GIVEN DATA:
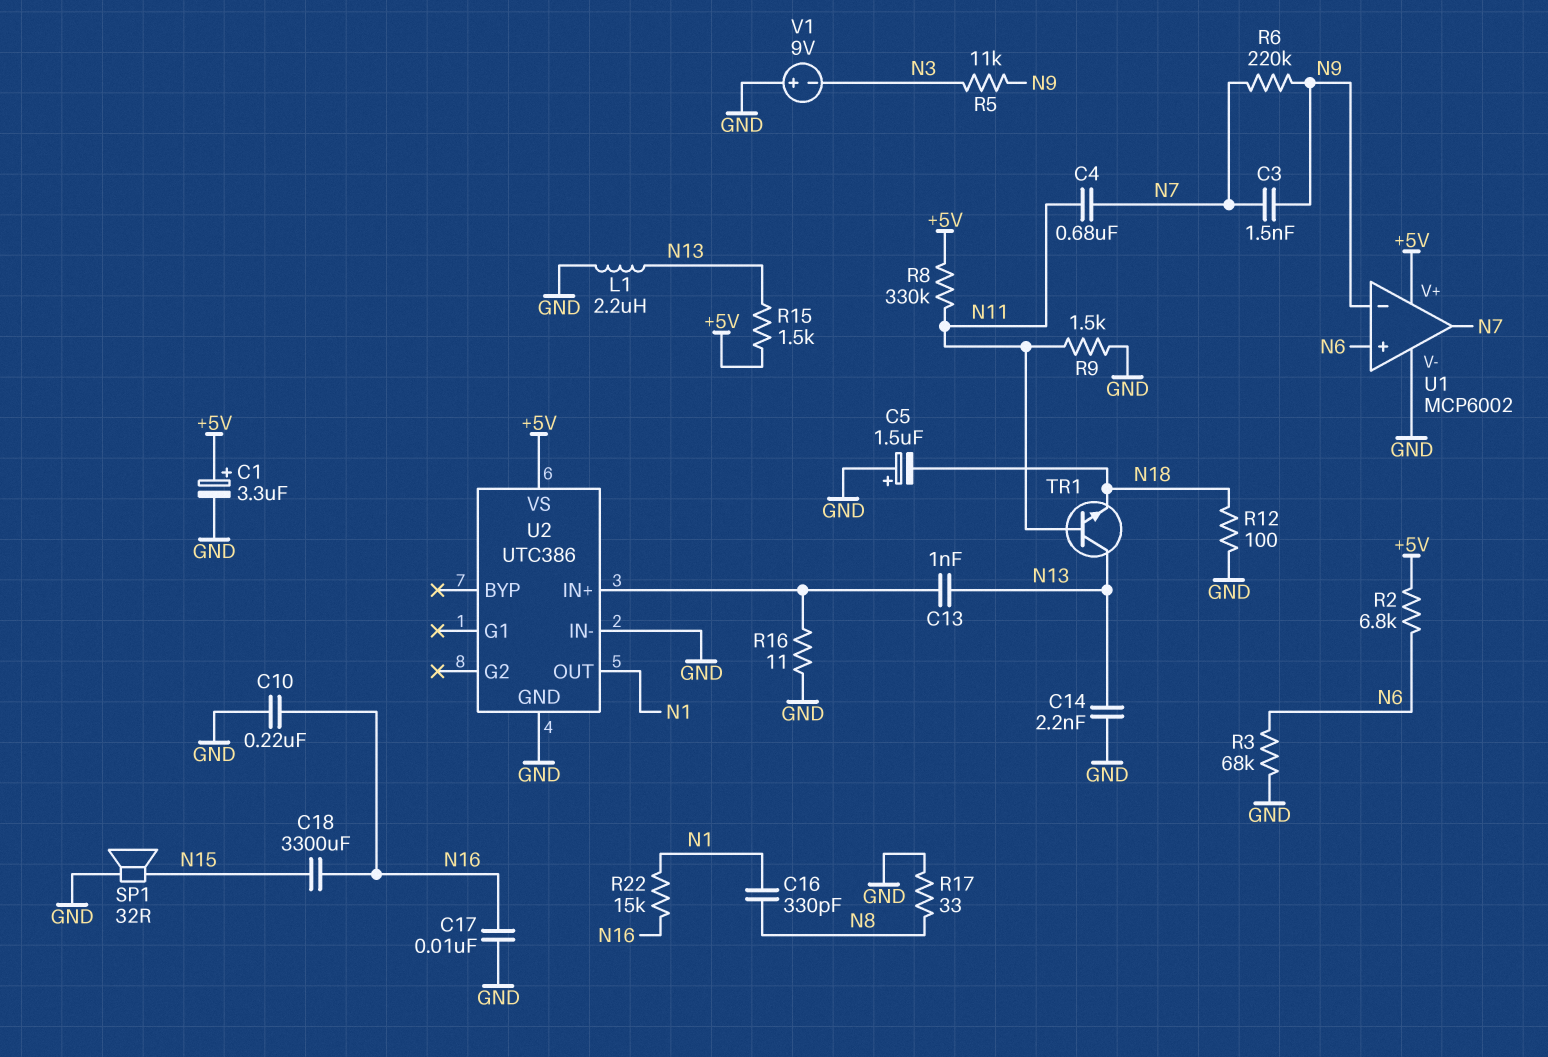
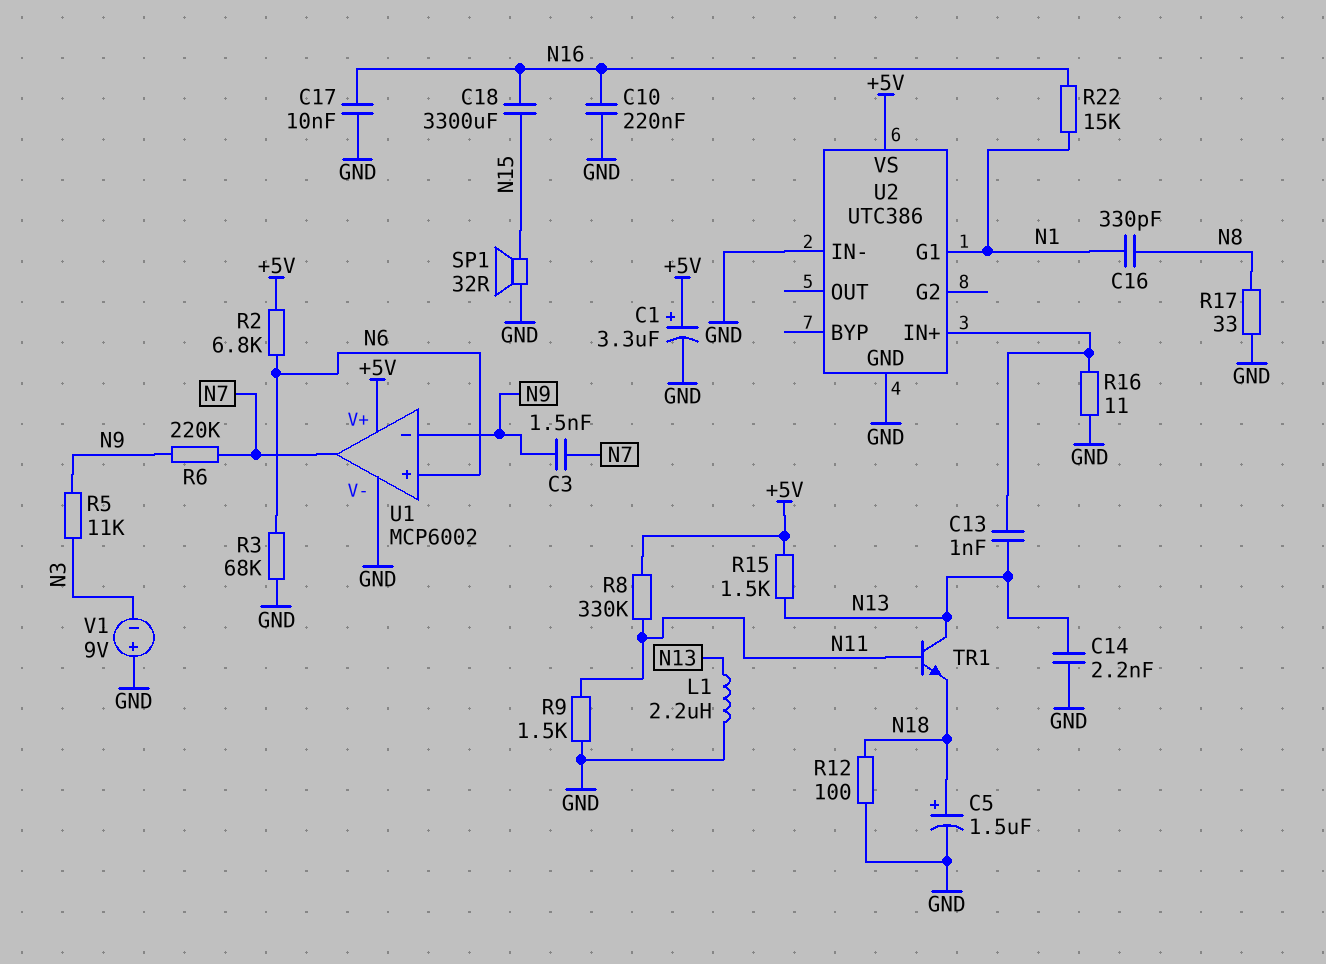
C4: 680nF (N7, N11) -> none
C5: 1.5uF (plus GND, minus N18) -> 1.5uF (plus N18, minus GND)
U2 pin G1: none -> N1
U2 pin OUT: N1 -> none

...

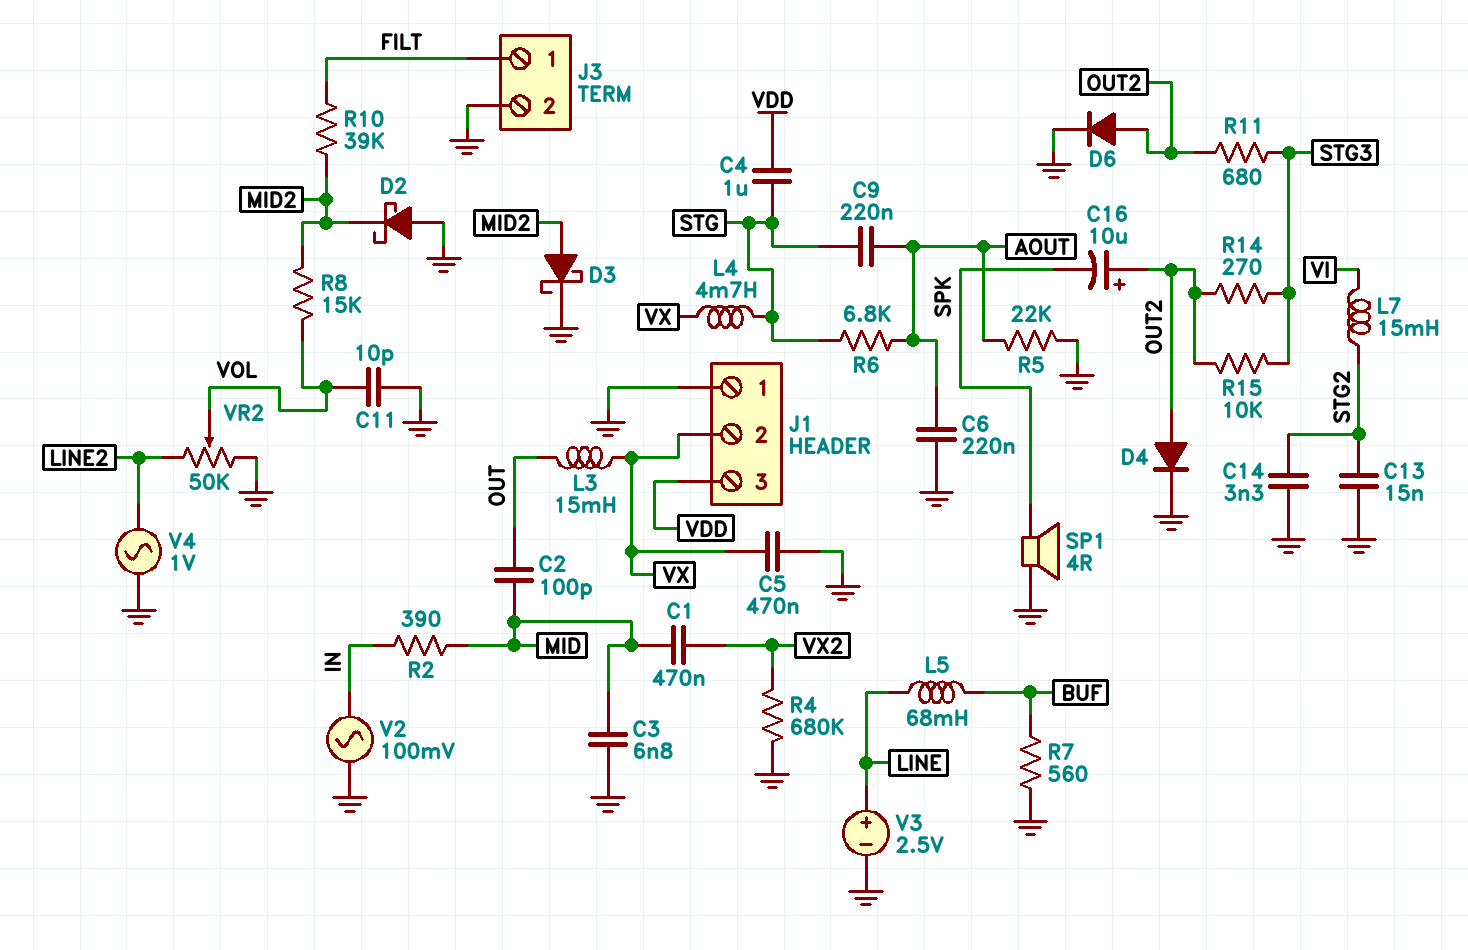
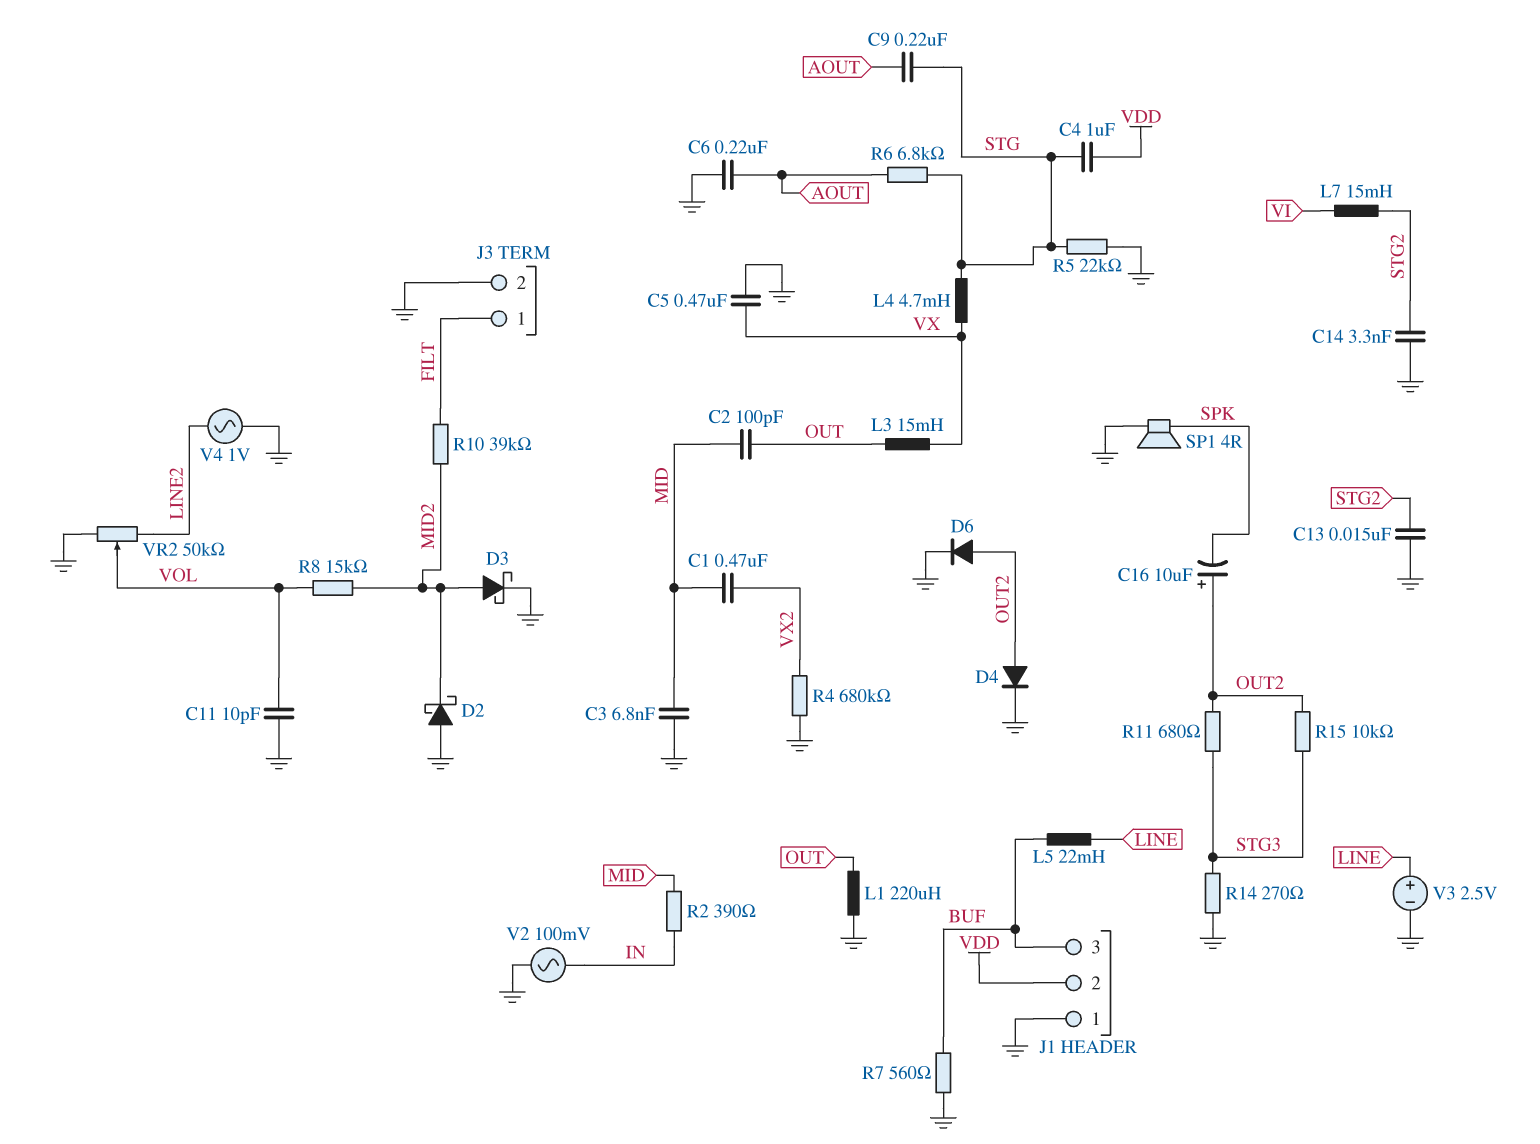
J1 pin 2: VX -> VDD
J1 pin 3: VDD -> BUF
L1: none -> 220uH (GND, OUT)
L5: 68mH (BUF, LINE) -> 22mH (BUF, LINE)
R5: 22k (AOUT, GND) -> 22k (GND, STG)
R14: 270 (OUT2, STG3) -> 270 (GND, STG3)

...

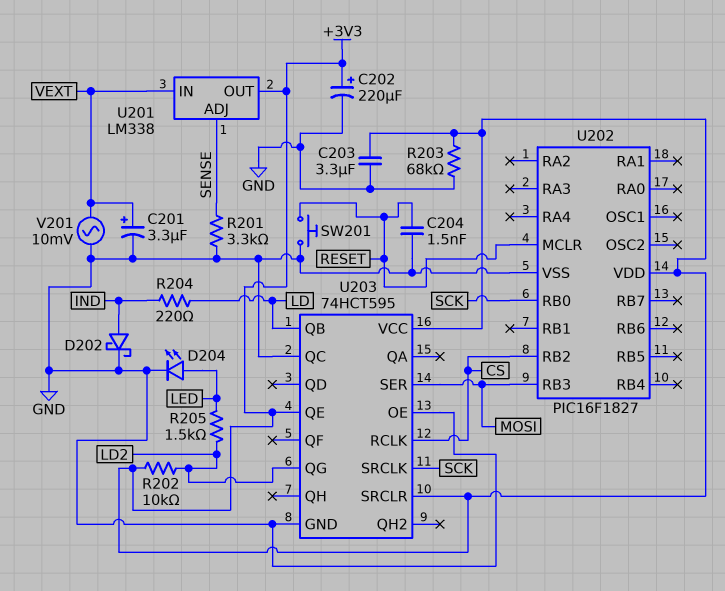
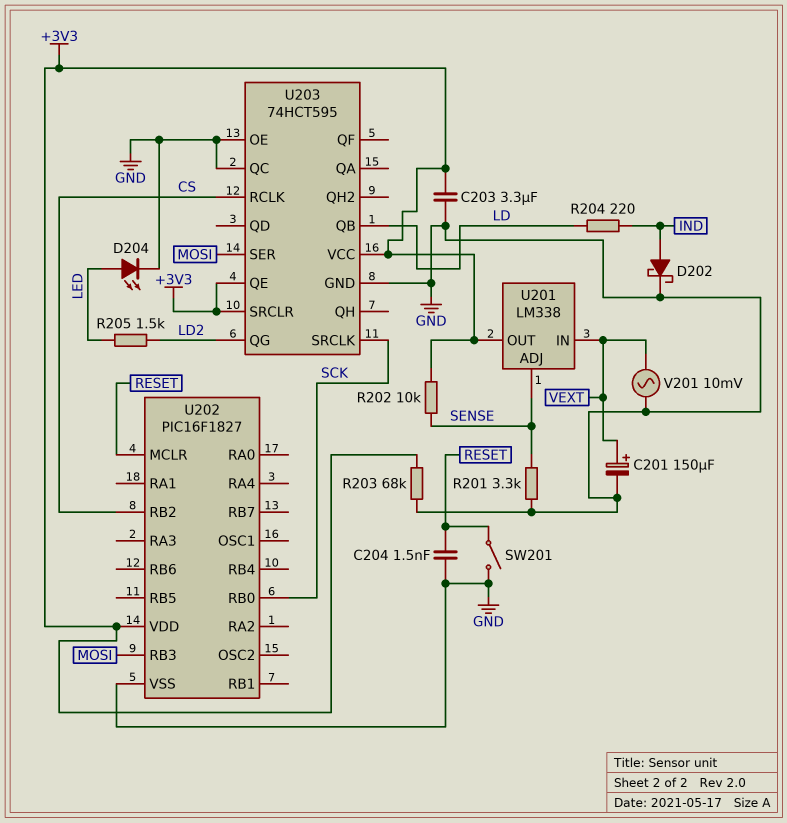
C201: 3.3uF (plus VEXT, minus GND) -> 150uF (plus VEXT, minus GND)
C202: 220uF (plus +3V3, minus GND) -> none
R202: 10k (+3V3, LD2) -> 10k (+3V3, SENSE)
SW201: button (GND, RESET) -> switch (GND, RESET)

INSTRUCTIONS FOR THE TASK: Retype, in the same exact form, the lines of the material above from the line holding "R202: 10k (+3V3, LD2) -> 10k (+3V3, SENSE)" through the line holding "SW201: button (GND, RESET)".

RESPONSE BOX:
R202: 10k (+3V3, LD2) -> 10k (+3V3, SENSE)
SW201: button (GND, RESET) -> switch (GND, RESET)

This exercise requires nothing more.